= Beginning of Section =

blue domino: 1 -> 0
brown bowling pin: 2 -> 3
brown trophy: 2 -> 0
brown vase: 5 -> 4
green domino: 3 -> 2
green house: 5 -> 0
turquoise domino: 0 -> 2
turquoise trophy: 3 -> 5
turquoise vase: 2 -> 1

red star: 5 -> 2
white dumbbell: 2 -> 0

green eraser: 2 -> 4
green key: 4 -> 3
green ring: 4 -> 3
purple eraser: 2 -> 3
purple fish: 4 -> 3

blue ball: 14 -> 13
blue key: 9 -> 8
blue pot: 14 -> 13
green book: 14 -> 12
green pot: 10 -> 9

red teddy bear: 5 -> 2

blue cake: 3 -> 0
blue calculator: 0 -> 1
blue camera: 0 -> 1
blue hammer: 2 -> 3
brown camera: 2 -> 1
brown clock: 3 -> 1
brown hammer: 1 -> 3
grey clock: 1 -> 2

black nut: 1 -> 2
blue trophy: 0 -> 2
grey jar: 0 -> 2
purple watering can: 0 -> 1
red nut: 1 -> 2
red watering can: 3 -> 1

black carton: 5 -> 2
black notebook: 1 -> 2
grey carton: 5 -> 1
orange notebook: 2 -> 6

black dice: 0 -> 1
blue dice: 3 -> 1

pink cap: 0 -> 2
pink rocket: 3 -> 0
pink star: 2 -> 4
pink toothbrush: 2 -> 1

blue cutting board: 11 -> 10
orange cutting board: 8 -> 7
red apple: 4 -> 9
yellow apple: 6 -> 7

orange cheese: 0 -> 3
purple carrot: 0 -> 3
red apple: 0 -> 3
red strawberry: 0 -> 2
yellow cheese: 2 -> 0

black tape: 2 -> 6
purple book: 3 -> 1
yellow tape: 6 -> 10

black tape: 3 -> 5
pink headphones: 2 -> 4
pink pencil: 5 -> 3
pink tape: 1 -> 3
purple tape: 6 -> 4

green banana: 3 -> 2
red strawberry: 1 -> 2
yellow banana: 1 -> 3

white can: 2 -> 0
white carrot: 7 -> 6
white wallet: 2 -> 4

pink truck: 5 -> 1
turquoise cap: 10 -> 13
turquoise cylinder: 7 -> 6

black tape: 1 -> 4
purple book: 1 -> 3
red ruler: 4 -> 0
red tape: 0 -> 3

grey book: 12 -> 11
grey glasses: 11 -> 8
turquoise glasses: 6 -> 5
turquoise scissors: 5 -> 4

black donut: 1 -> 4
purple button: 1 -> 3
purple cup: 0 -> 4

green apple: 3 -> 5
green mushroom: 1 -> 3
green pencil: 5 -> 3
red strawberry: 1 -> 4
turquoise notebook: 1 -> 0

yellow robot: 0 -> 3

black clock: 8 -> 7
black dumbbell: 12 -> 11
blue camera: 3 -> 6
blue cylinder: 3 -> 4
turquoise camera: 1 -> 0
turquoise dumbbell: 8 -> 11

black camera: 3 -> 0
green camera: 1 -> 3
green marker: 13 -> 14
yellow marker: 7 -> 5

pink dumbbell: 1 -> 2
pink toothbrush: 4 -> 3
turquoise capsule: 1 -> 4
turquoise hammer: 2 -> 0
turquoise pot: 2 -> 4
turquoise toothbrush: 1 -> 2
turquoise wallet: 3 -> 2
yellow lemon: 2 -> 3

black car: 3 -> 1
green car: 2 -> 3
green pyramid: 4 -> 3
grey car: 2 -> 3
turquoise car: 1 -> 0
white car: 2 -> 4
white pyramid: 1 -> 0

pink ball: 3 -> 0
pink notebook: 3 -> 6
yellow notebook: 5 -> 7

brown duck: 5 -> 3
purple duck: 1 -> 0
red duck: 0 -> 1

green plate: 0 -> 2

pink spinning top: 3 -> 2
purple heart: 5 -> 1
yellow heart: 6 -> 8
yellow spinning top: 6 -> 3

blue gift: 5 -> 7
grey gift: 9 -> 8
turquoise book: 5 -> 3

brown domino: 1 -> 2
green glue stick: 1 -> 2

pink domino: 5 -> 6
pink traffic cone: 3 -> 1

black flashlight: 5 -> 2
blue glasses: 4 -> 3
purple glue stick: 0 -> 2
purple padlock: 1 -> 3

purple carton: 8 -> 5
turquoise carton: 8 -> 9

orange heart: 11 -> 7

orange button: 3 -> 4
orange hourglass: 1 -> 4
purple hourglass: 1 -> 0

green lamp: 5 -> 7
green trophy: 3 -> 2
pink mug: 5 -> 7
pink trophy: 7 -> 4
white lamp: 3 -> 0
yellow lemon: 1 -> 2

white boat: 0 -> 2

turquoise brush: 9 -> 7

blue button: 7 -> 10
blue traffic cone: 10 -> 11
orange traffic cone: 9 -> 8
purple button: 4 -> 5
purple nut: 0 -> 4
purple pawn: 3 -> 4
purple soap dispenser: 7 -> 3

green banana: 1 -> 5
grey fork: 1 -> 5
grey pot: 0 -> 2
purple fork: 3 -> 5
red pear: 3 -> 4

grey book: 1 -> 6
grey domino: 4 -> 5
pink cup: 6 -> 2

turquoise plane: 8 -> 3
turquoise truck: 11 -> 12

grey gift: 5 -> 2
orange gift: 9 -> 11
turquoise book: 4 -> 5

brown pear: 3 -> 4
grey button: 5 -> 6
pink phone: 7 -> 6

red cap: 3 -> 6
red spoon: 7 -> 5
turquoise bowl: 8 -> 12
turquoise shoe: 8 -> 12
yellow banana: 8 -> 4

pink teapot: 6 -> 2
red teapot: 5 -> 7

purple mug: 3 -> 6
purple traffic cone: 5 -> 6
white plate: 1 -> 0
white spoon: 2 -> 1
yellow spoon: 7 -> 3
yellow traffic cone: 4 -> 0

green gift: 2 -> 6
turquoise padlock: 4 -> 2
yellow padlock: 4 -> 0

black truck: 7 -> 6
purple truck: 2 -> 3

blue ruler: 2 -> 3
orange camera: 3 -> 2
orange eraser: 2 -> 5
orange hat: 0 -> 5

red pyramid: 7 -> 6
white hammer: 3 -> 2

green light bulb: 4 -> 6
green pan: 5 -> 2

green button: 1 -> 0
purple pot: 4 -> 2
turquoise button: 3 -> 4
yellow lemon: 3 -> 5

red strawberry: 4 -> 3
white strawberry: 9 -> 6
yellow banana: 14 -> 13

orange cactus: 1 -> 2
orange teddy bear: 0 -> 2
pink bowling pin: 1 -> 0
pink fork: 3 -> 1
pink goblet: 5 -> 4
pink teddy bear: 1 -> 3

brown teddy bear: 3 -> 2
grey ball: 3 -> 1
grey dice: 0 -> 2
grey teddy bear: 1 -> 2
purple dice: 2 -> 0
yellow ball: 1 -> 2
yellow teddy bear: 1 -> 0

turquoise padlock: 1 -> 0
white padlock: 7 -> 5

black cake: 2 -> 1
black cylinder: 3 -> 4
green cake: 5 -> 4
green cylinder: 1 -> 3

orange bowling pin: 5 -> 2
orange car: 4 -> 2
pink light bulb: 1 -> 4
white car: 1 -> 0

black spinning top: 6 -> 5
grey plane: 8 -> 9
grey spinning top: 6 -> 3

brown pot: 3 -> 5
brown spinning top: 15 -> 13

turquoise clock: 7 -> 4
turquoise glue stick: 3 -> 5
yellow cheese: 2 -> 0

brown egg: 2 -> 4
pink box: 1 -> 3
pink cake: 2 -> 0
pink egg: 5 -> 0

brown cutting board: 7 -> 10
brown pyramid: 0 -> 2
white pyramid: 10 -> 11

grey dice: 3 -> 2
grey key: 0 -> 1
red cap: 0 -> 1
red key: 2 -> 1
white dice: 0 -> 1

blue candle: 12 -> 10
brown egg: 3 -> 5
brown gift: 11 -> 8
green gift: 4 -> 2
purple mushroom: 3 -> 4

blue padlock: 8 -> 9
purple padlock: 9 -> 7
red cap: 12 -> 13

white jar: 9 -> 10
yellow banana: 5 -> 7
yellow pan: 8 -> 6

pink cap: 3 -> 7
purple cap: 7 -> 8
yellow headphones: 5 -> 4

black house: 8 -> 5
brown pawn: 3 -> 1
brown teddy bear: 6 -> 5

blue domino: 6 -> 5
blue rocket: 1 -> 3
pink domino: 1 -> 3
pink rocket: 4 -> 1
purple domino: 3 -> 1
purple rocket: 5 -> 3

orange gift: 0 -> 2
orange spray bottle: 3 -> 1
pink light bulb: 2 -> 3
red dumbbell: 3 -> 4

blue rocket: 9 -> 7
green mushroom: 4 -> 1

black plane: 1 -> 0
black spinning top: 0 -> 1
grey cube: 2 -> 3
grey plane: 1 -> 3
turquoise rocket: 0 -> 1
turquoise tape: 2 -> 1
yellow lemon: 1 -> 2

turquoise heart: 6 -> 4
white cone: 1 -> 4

= End of Section =

◆ About this task:
In the material above, find the lines that contain "gift" and show them.

◆ Response area:
blue gift: 5 -> 7
grey gift: 9 -> 8
grey gift: 5 -> 2
orange gift: 9 -> 11
green gift: 2 -> 6
brown gift: 11 -> 8
green gift: 4 -> 2
orange gift: 0 -> 2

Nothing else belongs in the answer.